─── Records for this task

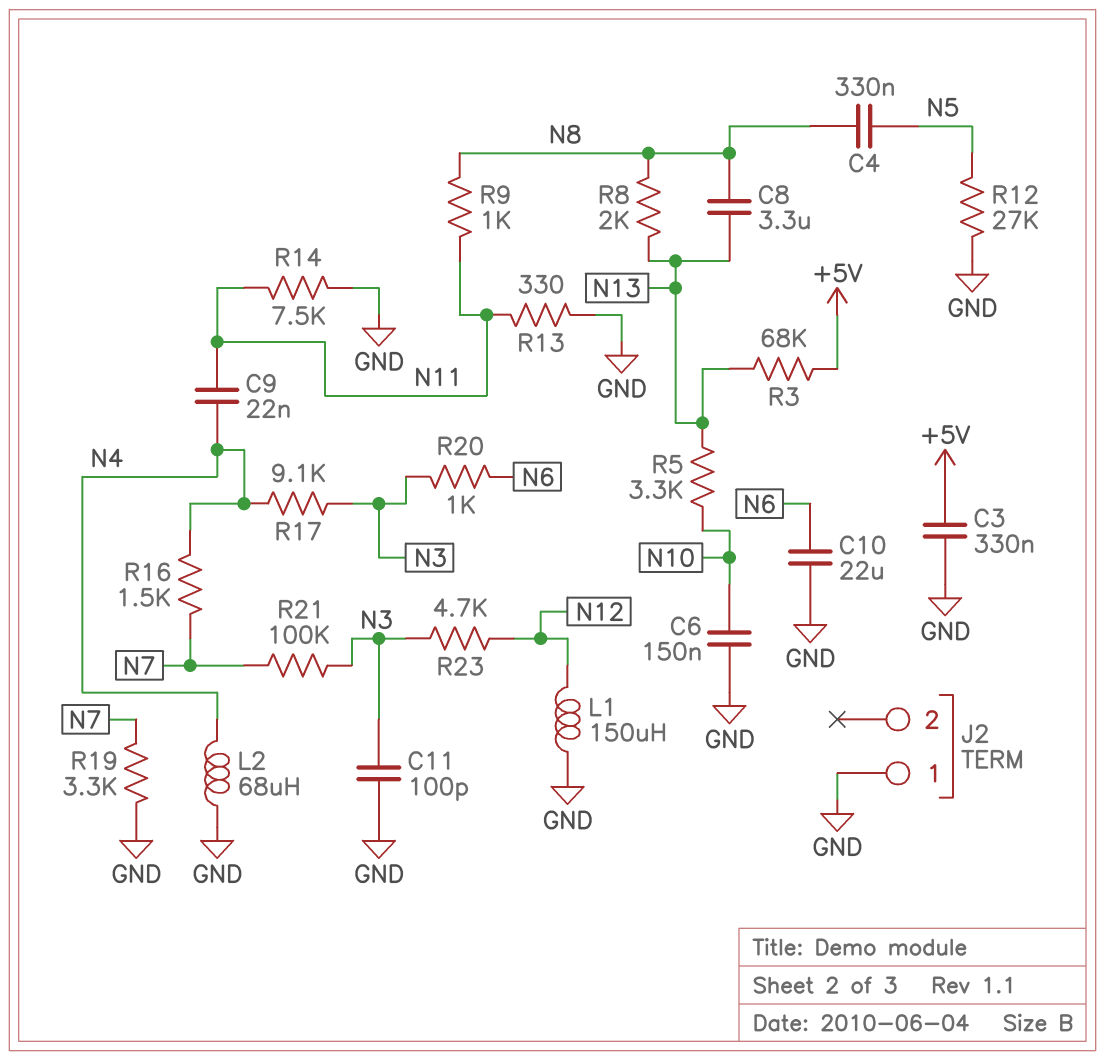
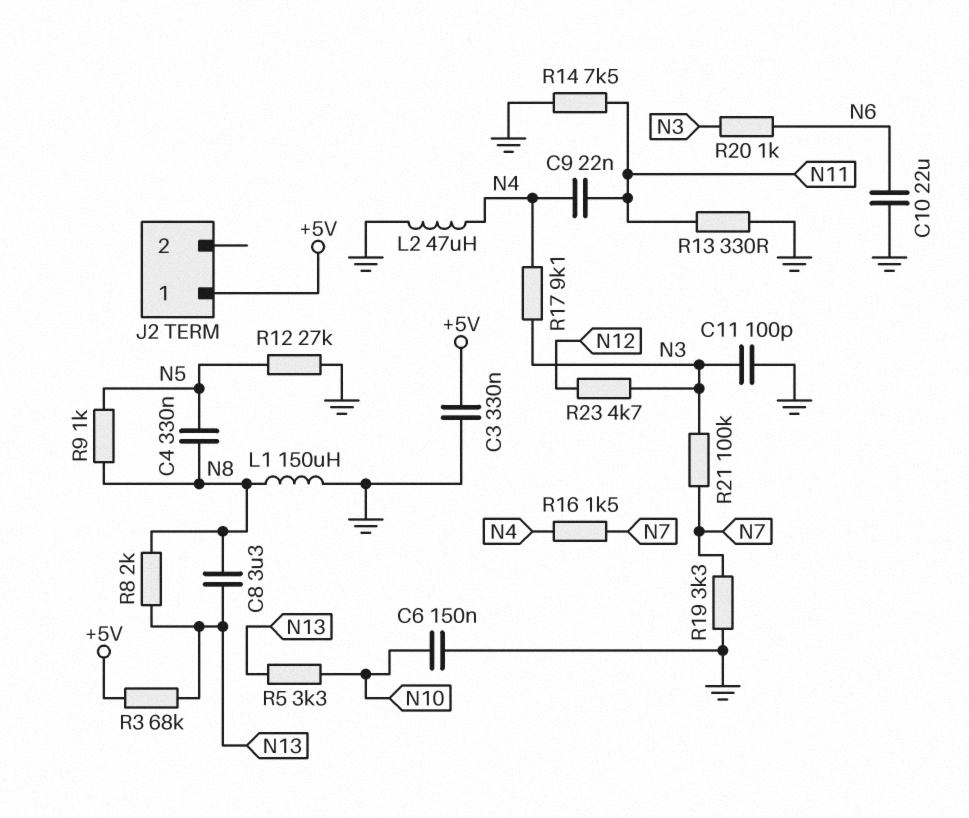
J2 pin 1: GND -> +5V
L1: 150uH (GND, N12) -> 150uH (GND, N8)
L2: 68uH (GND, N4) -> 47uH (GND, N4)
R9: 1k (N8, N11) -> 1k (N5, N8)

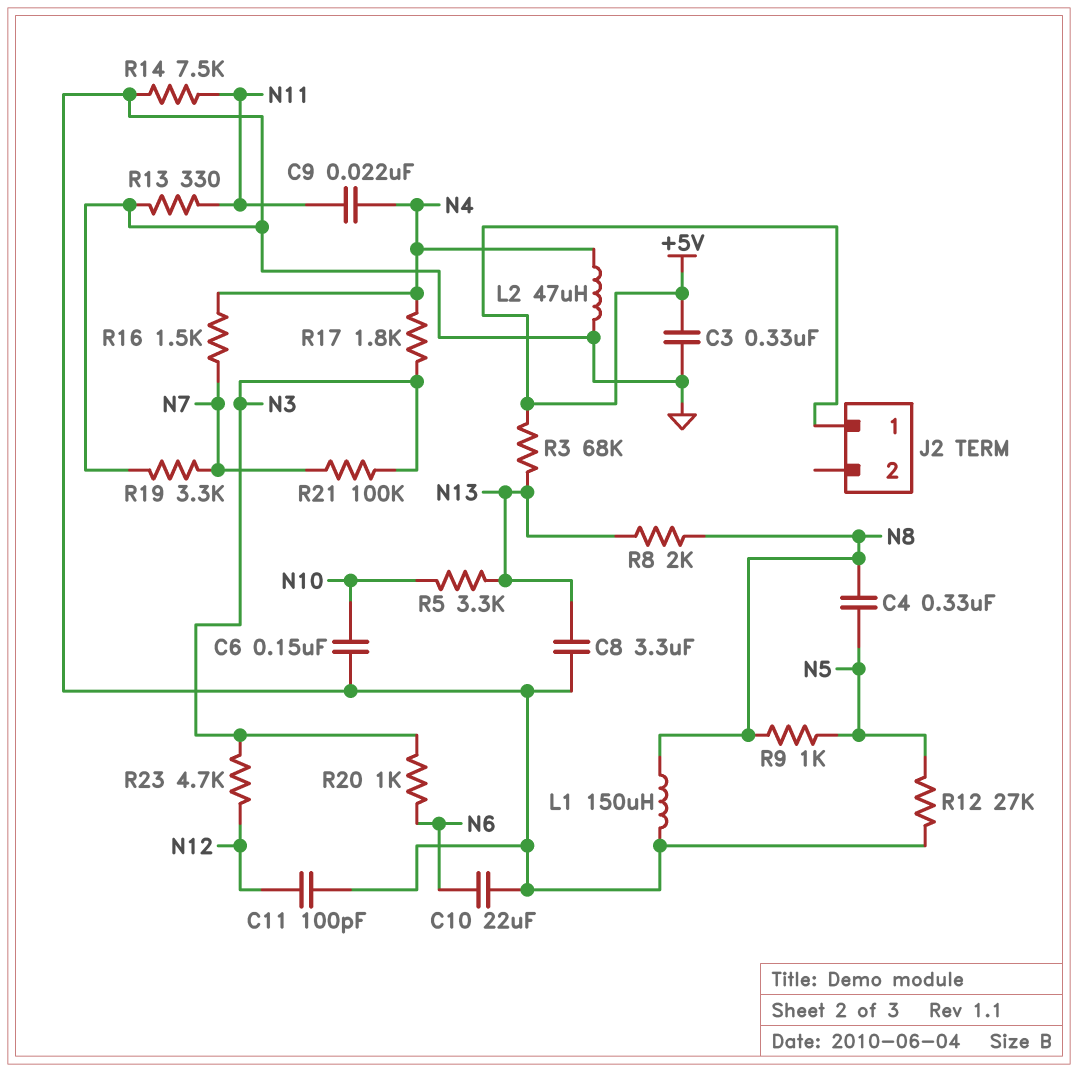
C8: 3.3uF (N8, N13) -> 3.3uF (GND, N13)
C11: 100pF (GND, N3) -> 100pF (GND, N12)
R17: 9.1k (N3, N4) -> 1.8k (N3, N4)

──────

Work required ::
Everything above except the pictures must be restated exactly.

Finished task ::
J2 pin 1: GND -> +5V
L1: 150uH (GND, N12) -> 150uH (GND, N8)
L2: 68uH (GND, N4) -> 47uH (GND, N4)
R9: 1k (N8, N11) -> 1k (N5, N8)

C8: 3.3uF (N8, N13) -> 3.3uF (GND, N13)
C11: 100pF (GND, N3) -> 100pF (GND, N12)
R17: 9.1k (N3, N4) -> 1.8k (N3, N4)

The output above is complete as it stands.